Scene images with change listings
BEGIN

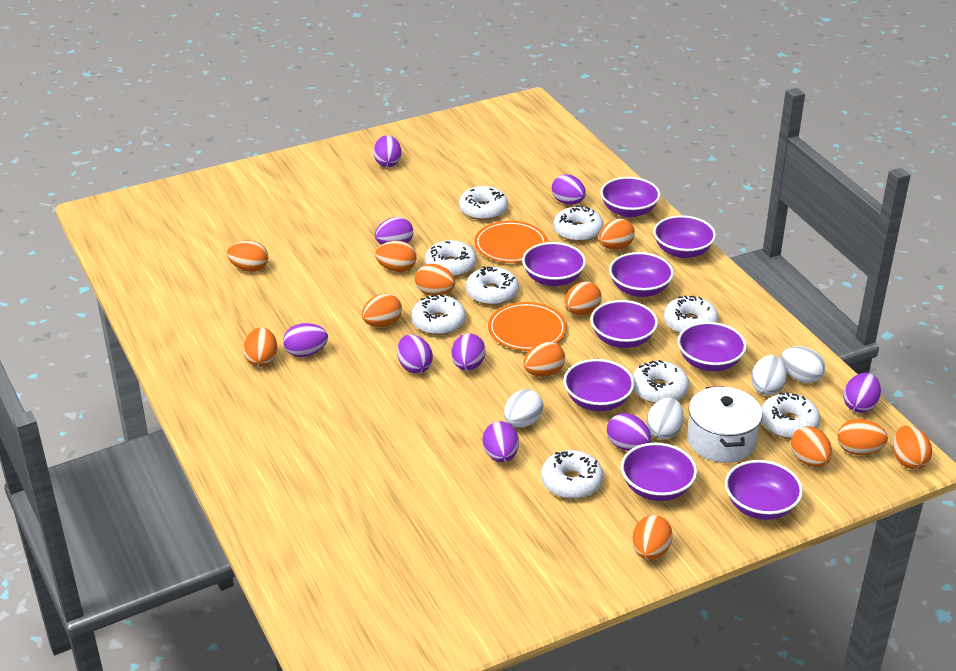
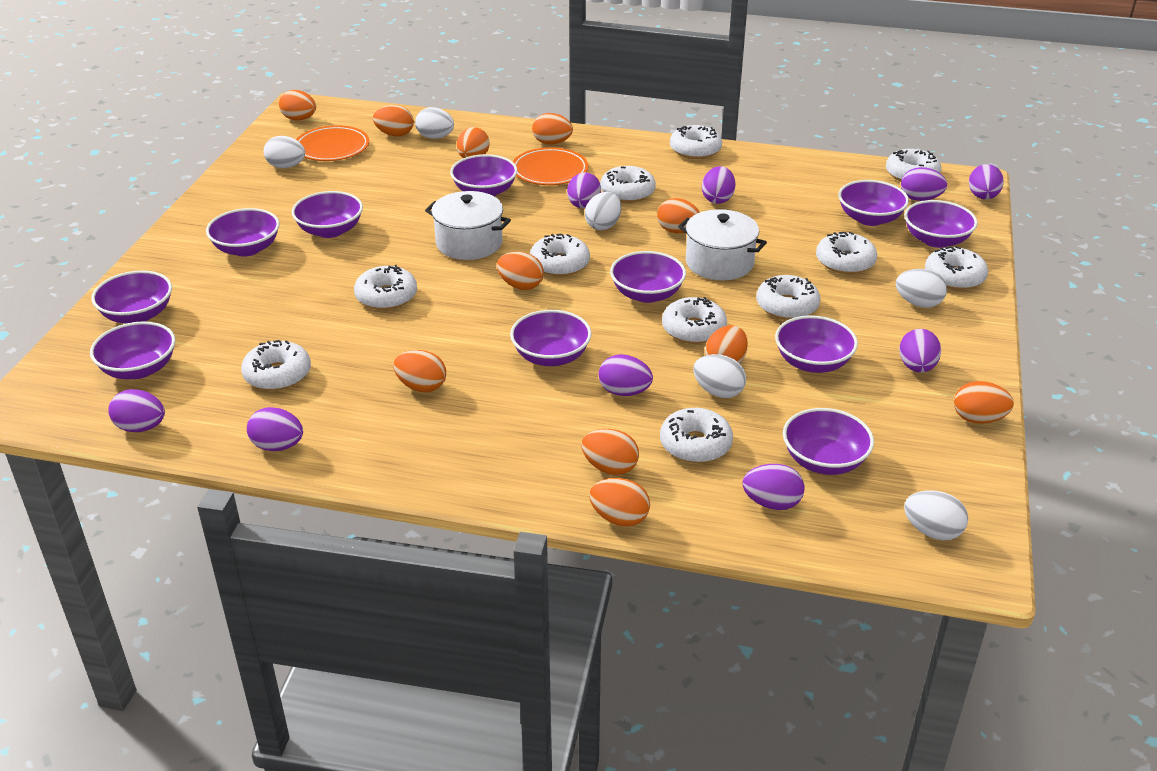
orange egg: 12 -> 11
purple bowl: 9 -> 11
white donut: 9 -> 11
white egg: 4 -> 6
white pot: 1 -> 2

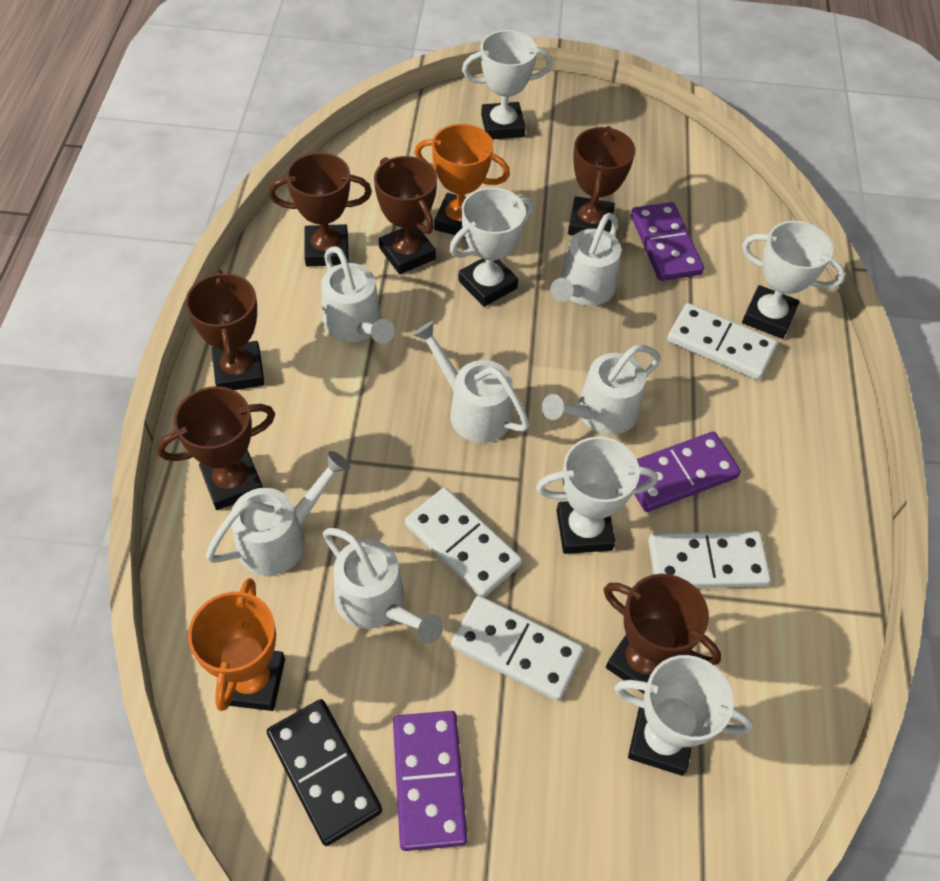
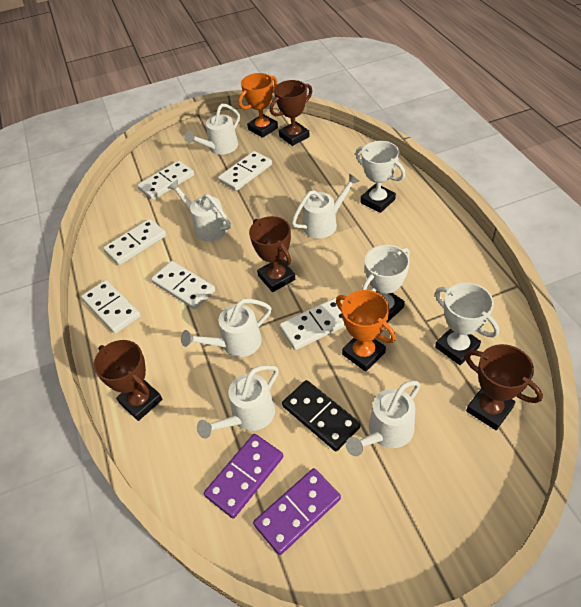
brown trophy: 6 -> 4
purple domino: 3 -> 2
white domino: 4 -> 6
white trophy: 5 -> 3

END

Task instructions - Here the answer is the exact run of lines above, from the line with "brown trophy: 6 -> 4" down to the last, and nothing else.

Answer to this exercise -
brown trophy: 6 -> 4
purple domino: 3 -> 2
white domino: 4 -> 6
white trophy: 5 -> 3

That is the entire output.